(Given data)
━━━━━━━━

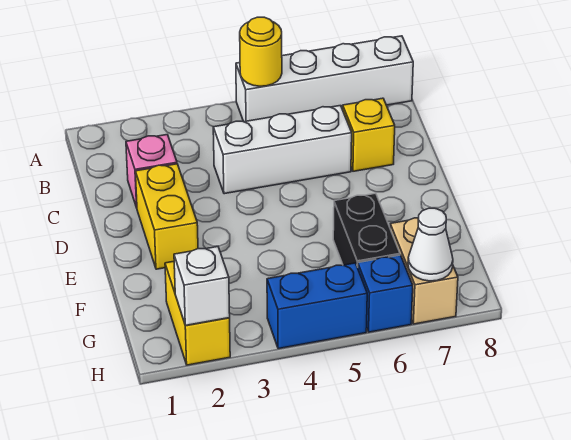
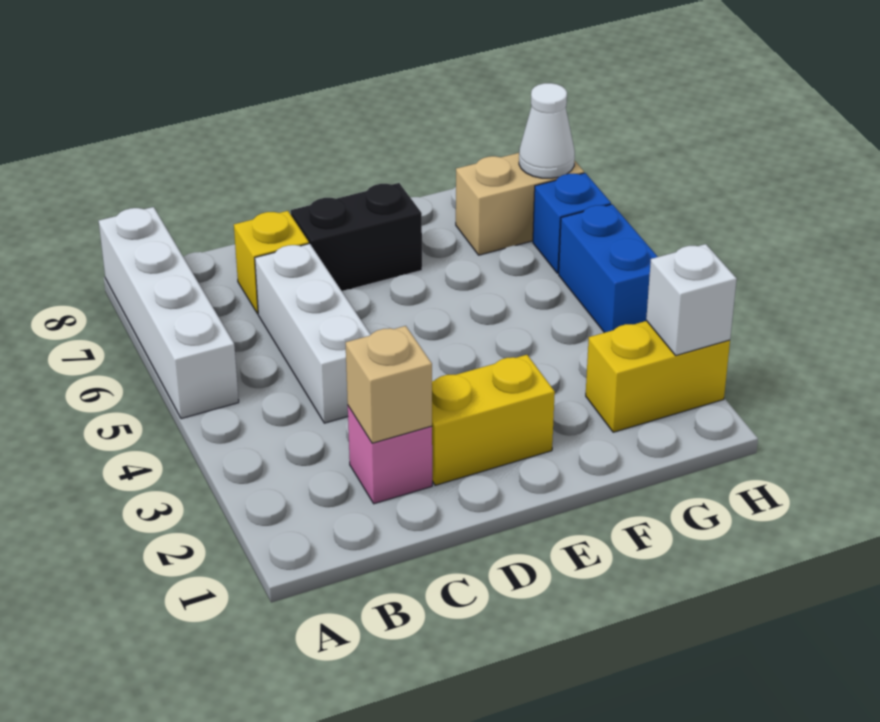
yellow round brick A5 level 2 -> none
none -> tan brick C2 level 2
black brick F6:G6 level 1 -> black brick D7:E7 level 1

━━━━━━━━

(Task) Give back all the data exactly, minus pictures.

(Response to the exercise)
yellow round brick A5 level 2 -> none
none -> tan brick C2 level 2
black brick F6:G6 level 1 -> black brick D7:E7 level 1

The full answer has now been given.